- **EXERCISE INPUT**
__________________________________________________

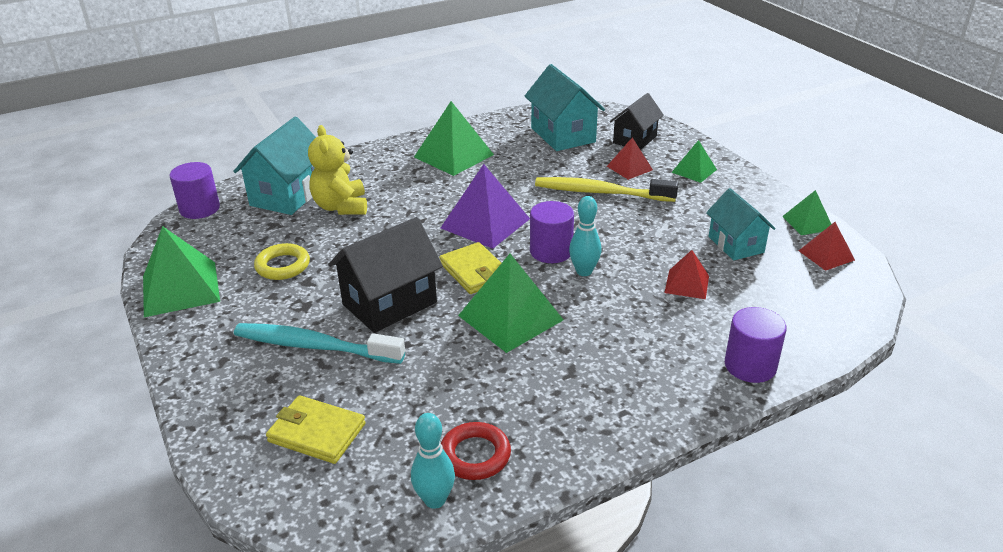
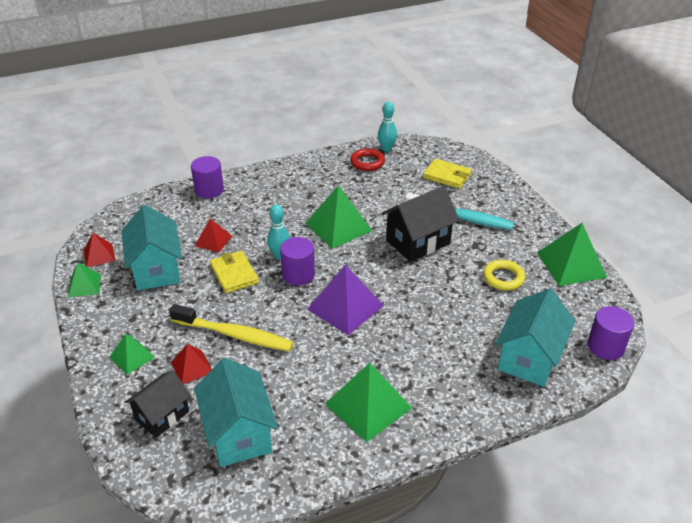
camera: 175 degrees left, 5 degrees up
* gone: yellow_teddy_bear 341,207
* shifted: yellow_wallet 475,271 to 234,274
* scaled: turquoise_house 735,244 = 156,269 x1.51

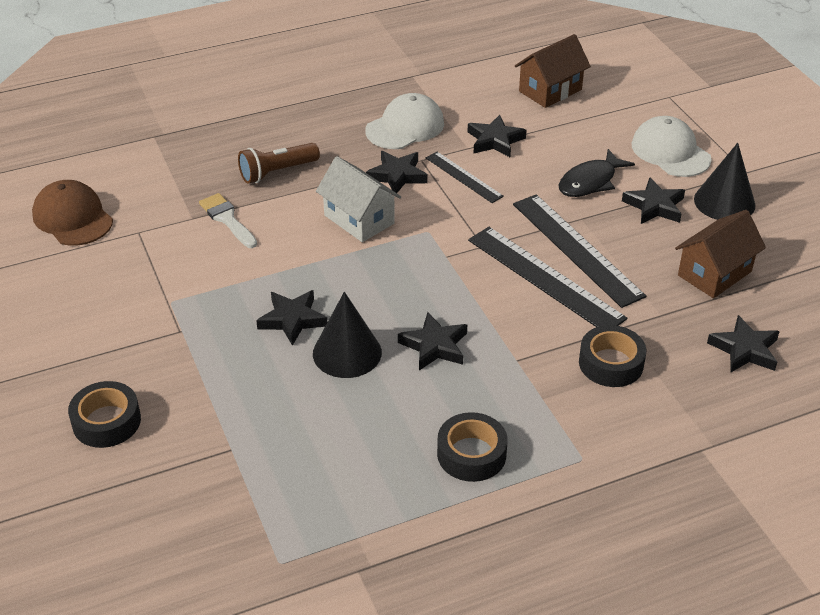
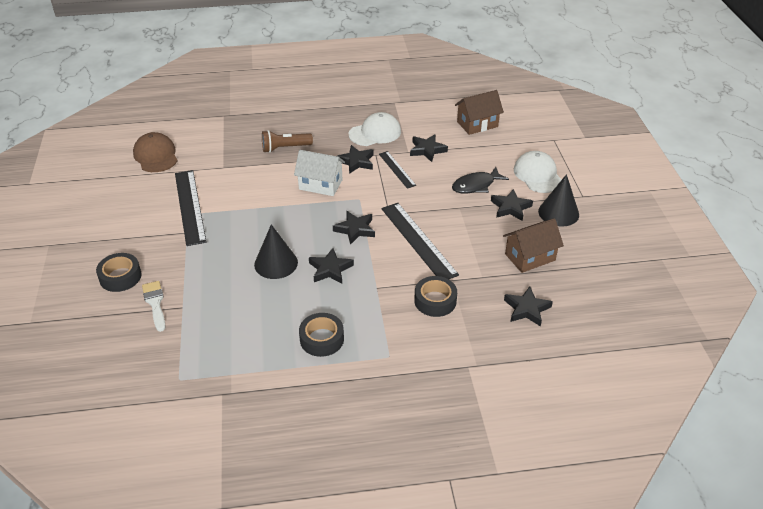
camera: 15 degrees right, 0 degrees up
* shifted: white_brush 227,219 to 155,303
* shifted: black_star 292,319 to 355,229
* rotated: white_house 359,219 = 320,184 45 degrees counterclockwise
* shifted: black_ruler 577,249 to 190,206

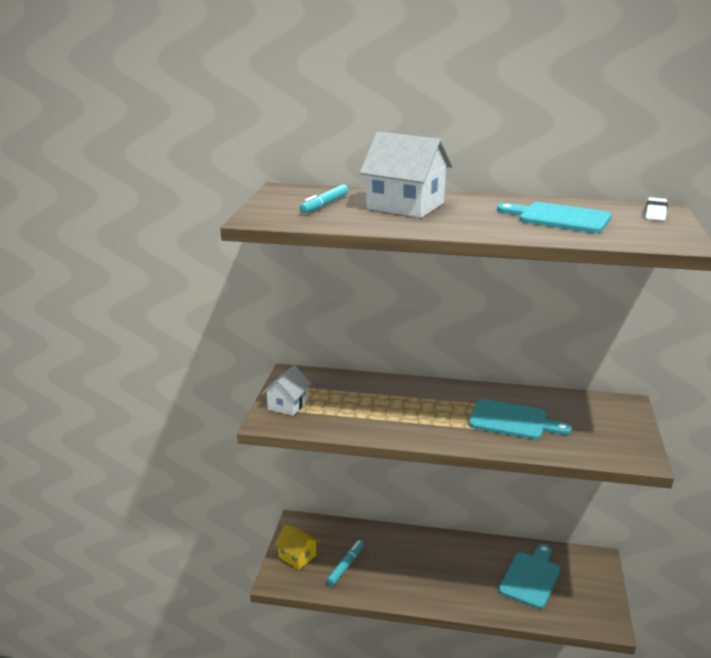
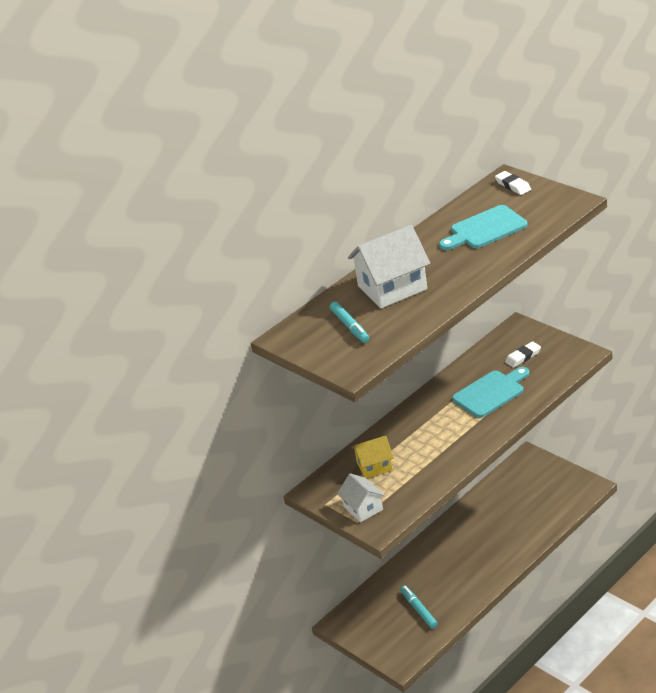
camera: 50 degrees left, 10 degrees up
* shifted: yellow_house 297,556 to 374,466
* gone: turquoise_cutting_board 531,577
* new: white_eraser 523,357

__________________________________________________

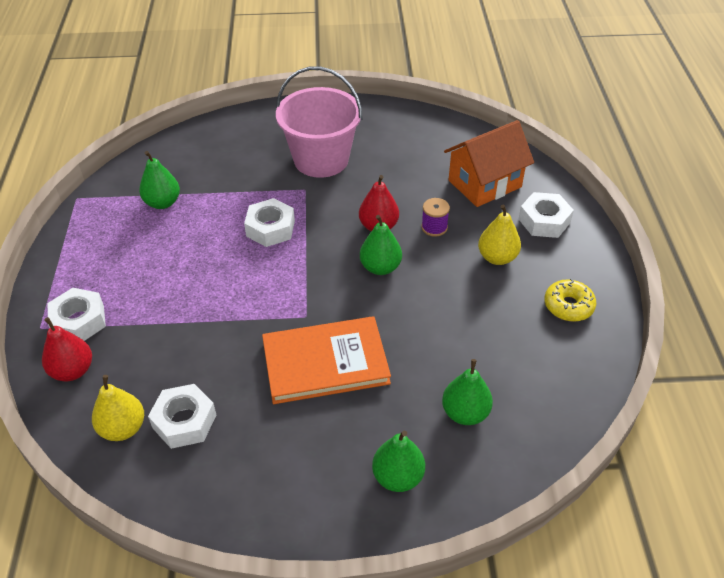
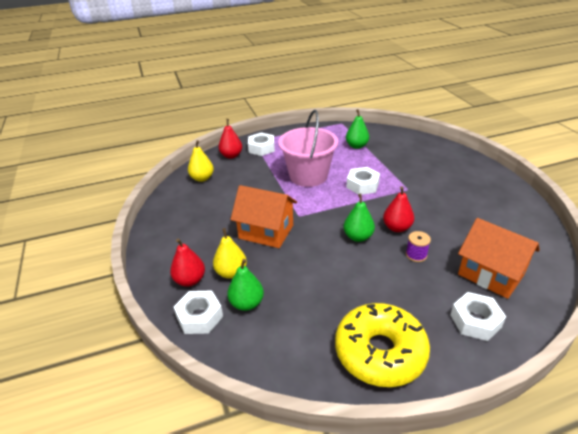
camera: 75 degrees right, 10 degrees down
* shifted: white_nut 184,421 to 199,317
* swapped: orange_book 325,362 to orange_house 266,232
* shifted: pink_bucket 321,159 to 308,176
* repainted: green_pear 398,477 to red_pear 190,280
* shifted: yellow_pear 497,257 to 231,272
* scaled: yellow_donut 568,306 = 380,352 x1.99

__________________________________________________

- **PROBLEM DETAILS**
Find every line in the records that has the word "degrees". Copy those lines.

- **SOLUTION**
camera: 175 degrees left, 5 degrees up
camera: 15 degrees right, 0 degrees up
* rotated: white_house 359,219 = 320,184 45 degrees counterclockwise
camera: 50 degrees left, 10 degrees up
camera: 75 degrees right, 10 degrees down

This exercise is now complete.